- _EXERCISE MATERIALS_:
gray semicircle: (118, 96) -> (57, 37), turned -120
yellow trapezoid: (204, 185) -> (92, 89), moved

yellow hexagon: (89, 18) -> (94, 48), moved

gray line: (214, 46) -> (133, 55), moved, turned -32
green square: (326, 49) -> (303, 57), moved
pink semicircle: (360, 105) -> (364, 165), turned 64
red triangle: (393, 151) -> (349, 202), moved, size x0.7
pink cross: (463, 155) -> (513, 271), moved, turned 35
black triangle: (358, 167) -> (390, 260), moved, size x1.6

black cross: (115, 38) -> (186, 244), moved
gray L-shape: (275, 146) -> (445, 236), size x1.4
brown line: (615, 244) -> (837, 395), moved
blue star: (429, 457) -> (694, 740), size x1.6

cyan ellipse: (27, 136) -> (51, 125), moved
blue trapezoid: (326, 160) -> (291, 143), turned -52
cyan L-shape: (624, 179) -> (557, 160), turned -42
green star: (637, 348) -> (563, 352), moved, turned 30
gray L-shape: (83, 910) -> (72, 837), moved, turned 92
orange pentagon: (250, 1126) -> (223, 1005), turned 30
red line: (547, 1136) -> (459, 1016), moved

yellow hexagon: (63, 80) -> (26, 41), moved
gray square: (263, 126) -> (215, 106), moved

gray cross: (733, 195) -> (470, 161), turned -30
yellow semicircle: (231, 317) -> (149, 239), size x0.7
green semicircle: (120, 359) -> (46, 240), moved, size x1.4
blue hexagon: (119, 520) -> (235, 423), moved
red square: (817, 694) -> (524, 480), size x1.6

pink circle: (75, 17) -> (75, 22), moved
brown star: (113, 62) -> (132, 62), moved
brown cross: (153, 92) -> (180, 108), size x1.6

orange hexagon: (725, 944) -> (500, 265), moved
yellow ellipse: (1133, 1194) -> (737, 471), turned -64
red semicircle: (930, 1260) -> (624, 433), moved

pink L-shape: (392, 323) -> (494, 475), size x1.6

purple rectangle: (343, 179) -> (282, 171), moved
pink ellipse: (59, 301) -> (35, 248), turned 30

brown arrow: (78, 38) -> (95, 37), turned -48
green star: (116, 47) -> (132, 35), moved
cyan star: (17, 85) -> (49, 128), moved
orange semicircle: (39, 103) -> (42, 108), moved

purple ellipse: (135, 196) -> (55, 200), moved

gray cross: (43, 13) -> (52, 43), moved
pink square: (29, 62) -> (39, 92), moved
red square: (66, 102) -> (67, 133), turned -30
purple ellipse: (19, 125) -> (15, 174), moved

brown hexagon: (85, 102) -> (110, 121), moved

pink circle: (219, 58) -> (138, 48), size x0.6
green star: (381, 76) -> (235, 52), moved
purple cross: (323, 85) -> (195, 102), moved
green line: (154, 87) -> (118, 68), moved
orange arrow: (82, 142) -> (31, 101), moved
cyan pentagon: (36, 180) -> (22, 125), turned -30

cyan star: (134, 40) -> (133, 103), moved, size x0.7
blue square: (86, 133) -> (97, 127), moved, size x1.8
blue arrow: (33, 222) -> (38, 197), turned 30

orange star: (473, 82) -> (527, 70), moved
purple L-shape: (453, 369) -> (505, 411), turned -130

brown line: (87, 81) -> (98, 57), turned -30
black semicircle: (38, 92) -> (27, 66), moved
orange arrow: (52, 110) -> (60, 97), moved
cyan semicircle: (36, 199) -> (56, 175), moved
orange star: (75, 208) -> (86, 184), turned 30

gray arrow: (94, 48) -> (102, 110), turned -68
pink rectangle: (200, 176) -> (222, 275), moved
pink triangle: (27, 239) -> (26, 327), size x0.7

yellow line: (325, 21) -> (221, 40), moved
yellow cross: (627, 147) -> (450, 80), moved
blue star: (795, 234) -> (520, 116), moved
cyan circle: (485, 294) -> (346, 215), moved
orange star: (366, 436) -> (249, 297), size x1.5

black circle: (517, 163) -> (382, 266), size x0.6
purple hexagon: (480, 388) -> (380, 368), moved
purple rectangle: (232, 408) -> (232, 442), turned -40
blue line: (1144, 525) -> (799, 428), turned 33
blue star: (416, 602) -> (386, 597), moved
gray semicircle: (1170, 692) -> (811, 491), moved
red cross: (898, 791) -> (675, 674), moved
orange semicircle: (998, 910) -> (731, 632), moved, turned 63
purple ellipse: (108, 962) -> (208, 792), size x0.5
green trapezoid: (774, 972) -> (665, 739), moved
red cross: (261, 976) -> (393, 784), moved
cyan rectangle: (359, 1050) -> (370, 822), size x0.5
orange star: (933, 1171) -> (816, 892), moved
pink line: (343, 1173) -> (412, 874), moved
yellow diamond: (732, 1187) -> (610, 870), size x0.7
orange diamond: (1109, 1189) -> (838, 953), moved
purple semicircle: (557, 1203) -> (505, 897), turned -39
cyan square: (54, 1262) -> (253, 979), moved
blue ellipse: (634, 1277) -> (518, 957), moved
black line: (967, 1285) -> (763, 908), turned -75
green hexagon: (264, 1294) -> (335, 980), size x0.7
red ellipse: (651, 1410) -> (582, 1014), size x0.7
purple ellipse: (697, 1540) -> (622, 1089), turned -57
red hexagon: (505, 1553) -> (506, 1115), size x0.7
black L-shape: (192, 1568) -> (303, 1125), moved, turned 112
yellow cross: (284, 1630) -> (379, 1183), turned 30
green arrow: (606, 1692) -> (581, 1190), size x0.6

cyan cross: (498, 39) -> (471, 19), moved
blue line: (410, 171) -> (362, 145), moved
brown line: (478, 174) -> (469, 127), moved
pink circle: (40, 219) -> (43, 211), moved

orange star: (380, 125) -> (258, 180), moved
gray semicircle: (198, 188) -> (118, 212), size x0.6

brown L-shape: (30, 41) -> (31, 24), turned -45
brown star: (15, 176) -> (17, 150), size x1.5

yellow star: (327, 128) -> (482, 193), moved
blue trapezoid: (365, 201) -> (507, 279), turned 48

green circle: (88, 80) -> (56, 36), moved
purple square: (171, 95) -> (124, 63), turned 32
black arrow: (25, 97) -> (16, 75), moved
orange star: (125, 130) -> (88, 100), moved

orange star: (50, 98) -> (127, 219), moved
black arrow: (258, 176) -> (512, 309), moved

- _WHAT IS REQUIRED_: An exact copy of all the records is the expected answer.

- _THE COMPLETED TASK_:
gray semicircle: (118, 96) -> (57, 37), turned -120
yellow trapezoid: (204, 185) -> (92, 89), moved

yellow hexagon: (89, 18) -> (94, 48), moved

gray line: (214, 46) -> (133, 55), moved, turned -32
green square: (326, 49) -> (303, 57), moved
pink semicircle: (360, 105) -> (364, 165), turned 64
red triangle: (393, 151) -> (349, 202), moved, size x0.7
pink cross: (463, 155) -> (513, 271), moved, turned 35
black triangle: (358, 167) -> (390, 260), moved, size x1.6

black cross: (115, 38) -> (186, 244), moved
gray L-shape: (275, 146) -> (445, 236), size x1.4
brown line: (615, 244) -> (837, 395), moved
blue star: (429, 457) -> (694, 740), size x1.6

cyan ellipse: (27, 136) -> (51, 125), moved
blue trapezoid: (326, 160) -> (291, 143), turned -52
cyan L-shape: (624, 179) -> (557, 160), turned -42
green star: (637, 348) -> (563, 352), moved, turned 30
gray L-shape: (83, 910) -> (72, 837), moved, turned 92
orange pentagon: (250, 1126) -> (223, 1005), turned 30
red line: (547, 1136) -> (459, 1016), moved

yellow hexagon: (63, 80) -> (26, 41), moved
gray square: (263, 126) -> (215, 106), moved

gray cross: (733, 195) -> (470, 161), turned -30
yellow semicircle: (231, 317) -> (149, 239), size x0.7
green semicircle: (120, 359) -> (46, 240), moved, size x1.4
blue hexagon: (119, 520) -> (235, 423), moved
red square: (817, 694) -> (524, 480), size x1.6

pink circle: (75, 17) -> (75, 22), moved
brown star: (113, 62) -> (132, 62), moved
brown cross: (153, 92) -> (180, 108), size x1.6

orange hexagon: (725, 944) -> (500, 265), moved
yellow ellipse: (1133, 1194) -> (737, 471), turned -64
red semicircle: (930, 1260) -> (624, 433), moved

pink L-shape: (392, 323) -> (494, 475), size x1.6

purple rectangle: (343, 179) -> (282, 171), moved
pink ellipse: (59, 301) -> (35, 248), turned 30

brown arrow: (78, 38) -> (95, 37), turned -48
green star: (116, 47) -> (132, 35), moved
cyan star: (17, 85) -> (49, 128), moved
orange semicircle: (39, 103) -> (42, 108), moved

purple ellipse: (135, 196) -> (55, 200), moved

gray cross: (43, 13) -> (52, 43), moved
pink square: (29, 62) -> (39, 92), moved
red square: (66, 102) -> (67, 133), turned -30
purple ellipse: (19, 125) -> (15, 174), moved

brown hexagon: (85, 102) -> (110, 121), moved

pink circle: (219, 58) -> (138, 48), size x0.6
green star: (381, 76) -> (235, 52), moved
purple cross: (323, 85) -> (195, 102), moved
green line: (154, 87) -> (118, 68), moved
orange arrow: (82, 142) -> (31, 101), moved
cyan pentagon: (36, 180) -> (22, 125), turned -30

cyan star: (134, 40) -> (133, 103), moved, size x0.7
blue square: (86, 133) -> (97, 127), moved, size x1.8
blue arrow: (33, 222) -> (38, 197), turned 30

orange star: (473, 82) -> (527, 70), moved
purple L-shape: (453, 369) -> (505, 411), turned -130

brown line: (87, 81) -> (98, 57), turned -30
black semicircle: (38, 92) -> (27, 66), moved
orange arrow: (52, 110) -> (60, 97), moved
cyan semicircle: (36, 199) -> (56, 175), moved
orange star: (75, 208) -> (86, 184), turned 30

gray arrow: (94, 48) -> (102, 110), turned -68
pink rectangle: (200, 176) -> (222, 275), moved
pink triangle: (27, 239) -> (26, 327), size x0.7

yellow line: (325, 21) -> (221, 40), moved
yellow cross: (627, 147) -> (450, 80), moved
blue star: (795, 234) -> (520, 116), moved
cyan circle: (485, 294) -> (346, 215), moved
orange star: (366, 436) -> (249, 297), size x1.5

black circle: (517, 163) -> (382, 266), size x0.6
purple hexagon: (480, 388) -> (380, 368), moved
purple rectangle: (232, 408) -> (232, 442), turned -40
blue line: (1144, 525) -> (799, 428), turned 33
blue star: (416, 602) -> (386, 597), moved
gray semicircle: (1170, 692) -> (811, 491), moved
red cross: (898, 791) -> (675, 674), moved
orange semicircle: (998, 910) -> (731, 632), moved, turned 63
purple ellipse: (108, 962) -> (208, 792), size x0.5
green trapezoid: (774, 972) -> (665, 739), moved
red cross: (261, 976) -> (393, 784), moved
cyan rectangle: (359, 1050) -> (370, 822), size x0.5
orange star: (933, 1171) -> (816, 892), moved
pink line: (343, 1173) -> (412, 874), moved
yellow diamond: (732, 1187) -> (610, 870), size x0.7
orange diamond: (1109, 1189) -> (838, 953), moved
purple semicircle: (557, 1203) -> (505, 897), turned -39
cyan square: (54, 1262) -> (253, 979), moved
blue ellipse: (634, 1277) -> (518, 957), moved
black line: (967, 1285) -> (763, 908), turned -75
green hexagon: (264, 1294) -> (335, 980), size x0.7
red ellipse: (651, 1410) -> (582, 1014), size x0.7
purple ellipse: (697, 1540) -> (622, 1089), turned -57
red hexagon: (505, 1553) -> (506, 1115), size x0.7
black L-shape: (192, 1568) -> (303, 1125), moved, turned 112
yellow cross: (284, 1630) -> (379, 1183), turned 30
green arrow: (606, 1692) -> (581, 1190), size x0.6

cyan cross: (498, 39) -> (471, 19), moved
blue line: (410, 171) -> (362, 145), moved
brown line: (478, 174) -> (469, 127), moved
pink circle: (40, 219) -> (43, 211), moved

orange star: (380, 125) -> (258, 180), moved
gray semicircle: (198, 188) -> (118, 212), size x0.6

brown L-shape: (30, 41) -> (31, 24), turned -45
brown star: (15, 176) -> (17, 150), size x1.5

yellow star: (327, 128) -> (482, 193), moved
blue trapezoid: (365, 201) -> (507, 279), turned 48

green circle: (88, 80) -> (56, 36), moved
purple square: (171, 95) -> (124, 63), turned 32
black arrow: (25, 97) -> (16, 75), moved
orange star: (125, 130) -> (88, 100), moved

orange star: (50, 98) -> (127, 219), moved
black arrow: (258, 176) -> (512, 309), moved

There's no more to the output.